> [TASK DIRECTIONS]
Look through the material below. Copy every line with the string "white" in it.

> [RECORD SET]

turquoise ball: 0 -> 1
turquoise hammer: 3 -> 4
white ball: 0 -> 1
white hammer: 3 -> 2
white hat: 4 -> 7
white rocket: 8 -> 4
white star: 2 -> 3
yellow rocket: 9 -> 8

> [SOLUTION TO THIS EXERCISE]
white ball: 0 -> 1
white hammer: 3 -> 2
white hat: 4 -> 7
white rocket: 8 -> 4
white star: 2 -> 3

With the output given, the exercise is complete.